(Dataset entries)

---

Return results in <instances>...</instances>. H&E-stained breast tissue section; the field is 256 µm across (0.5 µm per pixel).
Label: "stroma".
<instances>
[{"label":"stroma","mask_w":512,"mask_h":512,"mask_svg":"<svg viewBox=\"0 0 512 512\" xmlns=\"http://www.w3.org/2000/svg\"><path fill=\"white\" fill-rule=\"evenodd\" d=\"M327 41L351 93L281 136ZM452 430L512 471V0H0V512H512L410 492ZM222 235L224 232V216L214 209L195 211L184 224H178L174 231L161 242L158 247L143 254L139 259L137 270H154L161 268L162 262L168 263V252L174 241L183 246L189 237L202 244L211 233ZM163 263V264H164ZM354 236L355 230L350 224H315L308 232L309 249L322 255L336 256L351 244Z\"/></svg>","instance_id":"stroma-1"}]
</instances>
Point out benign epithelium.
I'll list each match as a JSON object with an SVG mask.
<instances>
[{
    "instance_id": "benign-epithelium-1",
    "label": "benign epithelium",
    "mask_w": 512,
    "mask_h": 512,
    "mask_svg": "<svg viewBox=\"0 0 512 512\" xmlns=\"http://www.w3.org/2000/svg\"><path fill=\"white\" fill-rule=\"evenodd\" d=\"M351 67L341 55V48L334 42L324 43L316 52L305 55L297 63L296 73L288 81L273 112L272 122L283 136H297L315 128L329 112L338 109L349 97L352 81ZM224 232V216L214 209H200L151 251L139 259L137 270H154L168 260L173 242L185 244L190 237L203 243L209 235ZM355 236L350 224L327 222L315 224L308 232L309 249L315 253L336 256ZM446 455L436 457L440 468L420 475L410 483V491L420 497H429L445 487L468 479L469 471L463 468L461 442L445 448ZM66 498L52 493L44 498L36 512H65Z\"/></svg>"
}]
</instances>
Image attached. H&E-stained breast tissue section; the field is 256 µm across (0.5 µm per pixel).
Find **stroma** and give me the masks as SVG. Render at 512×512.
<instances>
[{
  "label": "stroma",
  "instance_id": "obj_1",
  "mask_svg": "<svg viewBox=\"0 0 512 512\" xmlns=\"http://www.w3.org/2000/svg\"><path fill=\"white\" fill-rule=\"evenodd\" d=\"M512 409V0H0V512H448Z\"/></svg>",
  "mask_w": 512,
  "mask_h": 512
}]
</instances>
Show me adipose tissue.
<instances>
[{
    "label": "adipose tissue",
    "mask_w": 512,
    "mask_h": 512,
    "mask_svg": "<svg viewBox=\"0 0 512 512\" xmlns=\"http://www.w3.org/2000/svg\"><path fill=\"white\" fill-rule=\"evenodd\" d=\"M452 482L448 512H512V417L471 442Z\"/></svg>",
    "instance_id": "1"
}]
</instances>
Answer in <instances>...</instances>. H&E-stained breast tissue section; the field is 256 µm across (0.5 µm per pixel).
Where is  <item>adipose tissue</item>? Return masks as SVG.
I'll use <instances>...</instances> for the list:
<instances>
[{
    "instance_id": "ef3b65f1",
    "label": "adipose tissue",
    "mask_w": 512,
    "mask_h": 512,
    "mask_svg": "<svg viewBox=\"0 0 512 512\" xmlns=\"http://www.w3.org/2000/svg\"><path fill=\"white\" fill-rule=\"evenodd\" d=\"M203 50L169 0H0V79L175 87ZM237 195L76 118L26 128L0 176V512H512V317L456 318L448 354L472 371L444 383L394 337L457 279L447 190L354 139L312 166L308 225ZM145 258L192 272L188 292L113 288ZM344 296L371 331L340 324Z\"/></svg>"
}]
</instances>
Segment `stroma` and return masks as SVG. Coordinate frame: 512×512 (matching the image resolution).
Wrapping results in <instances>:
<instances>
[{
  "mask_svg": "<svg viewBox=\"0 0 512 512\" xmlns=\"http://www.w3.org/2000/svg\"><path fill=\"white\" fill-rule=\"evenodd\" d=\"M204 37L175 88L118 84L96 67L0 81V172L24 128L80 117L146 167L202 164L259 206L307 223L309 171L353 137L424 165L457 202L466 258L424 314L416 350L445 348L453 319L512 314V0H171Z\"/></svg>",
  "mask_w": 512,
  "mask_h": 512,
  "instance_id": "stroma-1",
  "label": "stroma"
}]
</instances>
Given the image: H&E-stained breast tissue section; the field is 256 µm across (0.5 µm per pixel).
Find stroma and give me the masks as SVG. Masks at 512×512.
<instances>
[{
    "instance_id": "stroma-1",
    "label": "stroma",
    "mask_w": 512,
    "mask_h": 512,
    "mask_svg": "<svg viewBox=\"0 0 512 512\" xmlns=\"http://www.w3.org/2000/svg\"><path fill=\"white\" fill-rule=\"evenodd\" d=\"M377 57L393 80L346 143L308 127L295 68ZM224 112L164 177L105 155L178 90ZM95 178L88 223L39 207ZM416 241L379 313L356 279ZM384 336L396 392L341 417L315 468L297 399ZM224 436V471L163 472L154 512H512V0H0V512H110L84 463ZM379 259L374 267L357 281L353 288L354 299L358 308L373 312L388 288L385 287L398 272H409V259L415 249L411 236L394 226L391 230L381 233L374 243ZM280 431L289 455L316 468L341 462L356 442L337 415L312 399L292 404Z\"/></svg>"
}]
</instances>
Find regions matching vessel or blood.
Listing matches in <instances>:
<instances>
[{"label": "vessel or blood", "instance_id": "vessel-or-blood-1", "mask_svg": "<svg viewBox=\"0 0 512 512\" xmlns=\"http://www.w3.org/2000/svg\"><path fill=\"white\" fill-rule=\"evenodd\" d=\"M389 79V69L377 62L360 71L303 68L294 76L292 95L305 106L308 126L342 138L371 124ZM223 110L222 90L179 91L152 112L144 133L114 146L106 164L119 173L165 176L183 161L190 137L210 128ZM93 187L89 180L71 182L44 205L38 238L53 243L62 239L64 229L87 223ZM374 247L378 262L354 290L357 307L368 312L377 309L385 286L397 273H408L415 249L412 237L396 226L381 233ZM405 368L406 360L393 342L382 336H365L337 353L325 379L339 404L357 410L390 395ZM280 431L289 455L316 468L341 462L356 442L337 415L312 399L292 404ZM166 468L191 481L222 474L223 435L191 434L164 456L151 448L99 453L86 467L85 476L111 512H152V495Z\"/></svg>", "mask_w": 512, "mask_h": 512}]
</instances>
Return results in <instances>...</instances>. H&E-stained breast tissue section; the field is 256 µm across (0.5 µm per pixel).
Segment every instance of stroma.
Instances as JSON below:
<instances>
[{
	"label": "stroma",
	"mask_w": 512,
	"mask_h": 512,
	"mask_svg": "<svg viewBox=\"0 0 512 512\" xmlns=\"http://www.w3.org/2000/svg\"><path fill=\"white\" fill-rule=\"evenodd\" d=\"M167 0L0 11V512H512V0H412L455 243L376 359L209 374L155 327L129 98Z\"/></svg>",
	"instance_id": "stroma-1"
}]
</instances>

---

== Problem description ==
Reproduce the records above exactly as they appear.

== Task answer ==
Return results in <instances>...</instances>. H&E-stained breast tissue section; the field is 256 µm across (0.5 µm per pixel).
Label: "stroma".
<instances>
[{"label":"stroma","mask_w":512,"mask_h":512,"mask_svg":"<svg viewBox=\"0 0 512 512\" xmlns=\"http://www.w3.org/2000/svg\"><path fill=\"white\" fill-rule=\"evenodd\" d=\"M327 41L351 93L281 136ZM452 430L512 471V0H0V512H512L410 492ZM222 235L224 232V216L214 209L195 211L184 224H178L174 231L161 242L158 247L143 254L139 259L137 270H154L161 268L162 262L168 263V252L174 241L183 246L189 237L202 244L211 233ZM163 263V264H164ZM354 236L355 230L350 224H315L308 232L309 249L322 255L336 256L351 244Z\"/></svg>","instance_id":"stroma-1"}]
</instances>
Point out benign epithelium.
I'll list each match as a JSON object with an SVG mask.
<instances>
[{
    "instance_id": "benign-epithelium-1",
    "label": "benign epithelium",
    "mask_w": 512,
    "mask_h": 512,
    "mask_svg": "<svg viewBox=\"0 0 512 512\" xmlns=\"http://www.w3.org/2000/svg\"><path fill=\"white\" fill-rule=\"evenodd\" d=\"M351 67L341 55V48L334 42L324 43L316 52L305 55L297 63L296 73L288 81L273 112L272 122L283 136H297L315 128L329 112L338 109L349 97L352 81ZM224 232V216L214 209H200L151 251L139 259L137 270H154L168 260L173 242L185 244L190 237L203 243L209 235ZM355 236L350 224L327 222L315 224L308 232L309 249L315 253L336 256ZM446 455L436 457L440 468L420 475L410 483V491L420 497H429L445 487L468 479L469 471L463 468L461 442L445 448ZM66 498L52 493L44 498L36 512H65Z\"/></svg>"
}]
</instances>
Image attached. H&E-stained breast tissue section; the field is 256 µm across (0.5 µm per pixel).
Find **stroma** and give me the masks as SVG. Render at 512×512.
<instances>
[{
  "label": "stroma",
  "instance_id": "obj_1",
  "mask_svg": "<svg viewBox=\"0 0 512 512\" xmlns=\"http://www.w3.org/2000/svg\"><path fill=\"white\" fill-rule=\"evenodd\" d=\"M512 409V0H0V512H448Z\"/></svg>",
  "mask_w": 512,
  "mask_h": 512
}]
</instances>
Show me adipose tissue.
<instances>
[{
    "label": "adipose tissue",
    "mask_w": 512,
    "mask_h": 512,
    "mask_svg": "<svg viewBox=\"0 0 512 512\" xmlns=\"http://www.w3.org/2000/svg\"><path fill=\"white\" fill-rule=\"evenodd\" d=\"M452 482L448 512H512V417L471 442Z\"/></svg>",
    "instance_id": "1"
}]
</instances>
Answer in <instances>...</instances>. H&E-stained breast tissue section; the field is 256 µm across (0.5 µm per pixel).
Where is  <item>adipose tissue</item>? Return masks as SVG.
I'll use <instances>...</instances> for the list:
<instances>
[{
    "instance_id": "ef3b65f1",
    "label": "adipose tissue",
    "mask_w": 512,
    "mask_h": 512,
    "mask_svg": "<svg viewBox=\"0 0 512 512\" xmlns=\"http://www.w3.org/2000/svg\"><path fill=\"white\" fill-rule=\"evenodd\" d=\"M203 50L169 0H0V79L175 87ZM237 195L76 118L26 128L0 176V512H512V317L456 318L448 354L472 371L444 383L394 337L457 279L447 190L354 139L312 166L308 225ZM145 258L192 272L188 292L113 288ZM344 296L371 331L340 324Z\"/></svg>"
}]
</instances>
Segment `stroma` and return masks as SVG. Coordinate frame: 512×512 (matching the image resolution).
Wrapping results in <instances>:
<instances>
[{
  "mask_svg": "<svg viewBox=\"0 0 512 512\" xmlns=\"http://www.w3.org/2000/svg\"><path fill=\"white\" fill-rule=\"evenodd\" d=\"M204 37L175 88L118 84L96 67L0 81V172L24 128L80 117L146 167L202 164L259 206L307 223L309 171L353 137L424 165L457 202L466 258L424 314L416 350L445 348L453 319L512 314V0H171Z\"/></svg>",
  "mask_w": 512,
  "mask_h": 512,
  "instance_id": "stroma-1",
  "label": "stroma"
}]
</instances>
Given the image: H&E-stained breast tissue section; the field is 256 µm across (0.5 µm per pixel).
Find stroma and give me the masks as SVG. Masks at 512×512.
<instances>
[{
    "instance_id": "stroma-1",
    "label": "stroma",
    "mask_w": 512,
    "mask_h": 512,
    "mask_svg": "<svg viewBox=\"0 0 512 512\" xmlns=\"http://www.w3.org/2000/svg\"><path fill=\"white\" fill-rule=\"evenodd\" d=\"M377 57L393 80L346 143L308 127L295 68ZM224 112L164 177L105 155L178 90ZM95 178L88 223L39 207ZM416 241L379 313L356 279ZM384 336L396 392L341 417L315 468L297 399ZM224 436V471L163 472L154 512H512V0H0V512H110L84 463ZM379 259L374 267L357 281L353 288L354 299L358 308L373 312L388 288L385 287L398 272H409V259L415 249L411 236L394 226L391 230L381 233L374 243ZM280 431L289 455L316 468L341 462L356 442L337 415L312 399L292 404Z\"/></svg>"
}]
</instances>
Find regions matching vessel or blood.
Listing matches in <instances>:
<instances>
[{"label": "vessel or blood", "instance_id": "vessel-or-blood-1", "mask_svg": "<svg viewBox=\"0 0 512 512\" xmlns=\"http://www.w3.org/2000/svg\"><path fill=\"white\" fill-rule=\"evenodd\" d=\"M389 79V69L377 62L360 71L303 68L294 76L292 95L305 106L308 126L342 138L371 124ZM223 110L222 90L179 91L152 112L144 133L114 146L106 164L119 173L165 176L183 161L190 137L210 128ZM93 187L89 180L71 182L44 205L38 238L53 243L62 239L64 229L87 223ZM374 247L378 262L354 290L357 307L368 312L377 309L385 286L397 273H408L415 249L412 237L396 226L381 233ZM405 368L406 360L393 342L382 336H365L337 353L325 379L339 404L357 410L390 395ZM280 431L289 455L316 468L341 462L356 442L337 415L312 399L292 404ZM166 468L191 481L222 474L223 435L191 434L164 456L151 448L99 453L86 467L85 476L111 512H152V495Z\"/></svg>", "mask_w": 512, "mask_h": 512}]
</instances>
Return results in <instances>...</instances>. H&E-stained breast tissue section; the field is 256 µm across (0.5 µm per pixel).
Segment every instance of stroma.
Instances as JSON below:
<instances>
[{
	"label": "stroma",
	"mask_w": 512,
	"mask_h": 512,
	"mask_svg": "<svg viewBox=\"0 0 512 512\" xmlns=\"http://www.w3.org/2000/svg\"><path fill=\"white\" fill-rule=\"evenodd\" d=\"M167 0L0 11V512H512V0H412L455 243L376 359L209 374L155 327L129 98Z\"/></svg>",
	"instance_id": "stroma-1"
}]
</instances>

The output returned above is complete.